Image sets with object changes

○ ○ ○ ○ ○

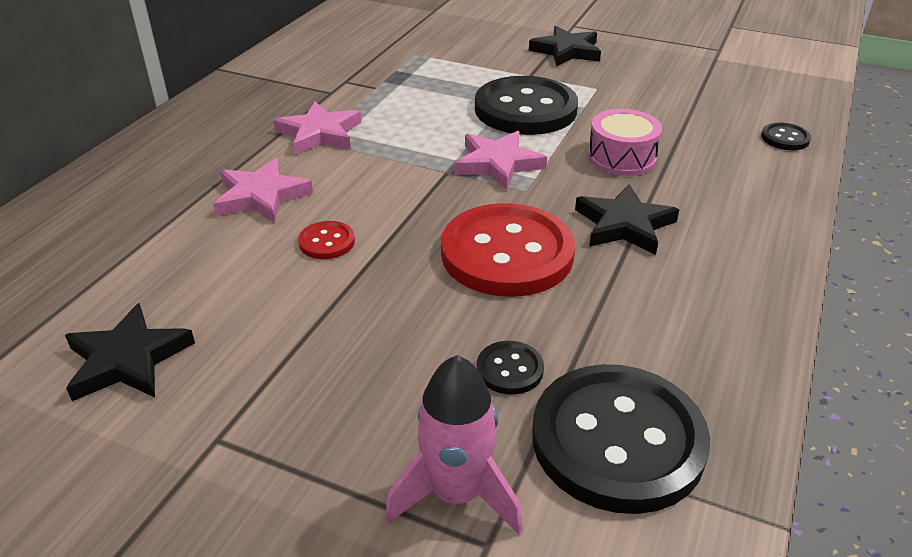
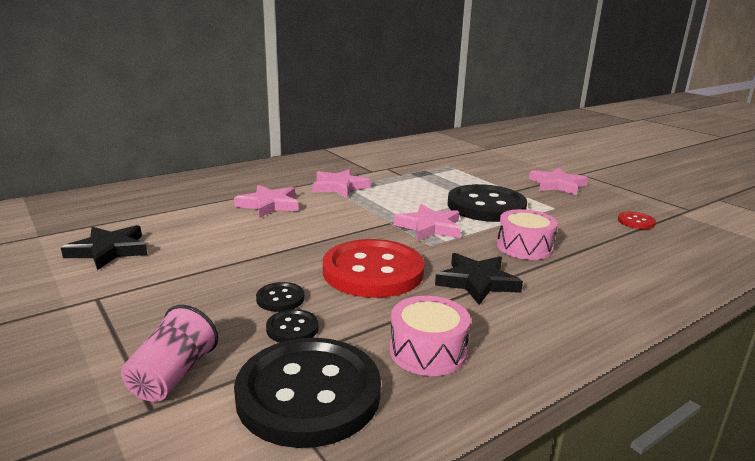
camera: 30 degrees right, 15 degrees down
red button [298,221,355,259] -> red button moved to [618,212,656,229]
pink rocket [385,355,523,535] -> pink cup [121,305,218,402]
black star [529,26,601,66] -> pink star [529,168,588,195]
black button [761,122,811,150] -> black button moved to [256,282,304,312]
none -> pink drum [390,296,471,376]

○ ○ ○ ○ ○

Task item: Omitting the pictures, repeat all entries exactly.

Answer:
camera: 30 degrees right, 15 degrees down
red button [298,221,355,259] -> red button moved to [618,212,656,229]
pink rocket [385,355,523,535] -> pink cup [121,305,218,402]
black star [529,26,601,66] -> pink star [529,168,588,195]
black button [761,122,811,150] -> black button moved to [256,282,304,312]
none -> pink drum [390,296,471,376]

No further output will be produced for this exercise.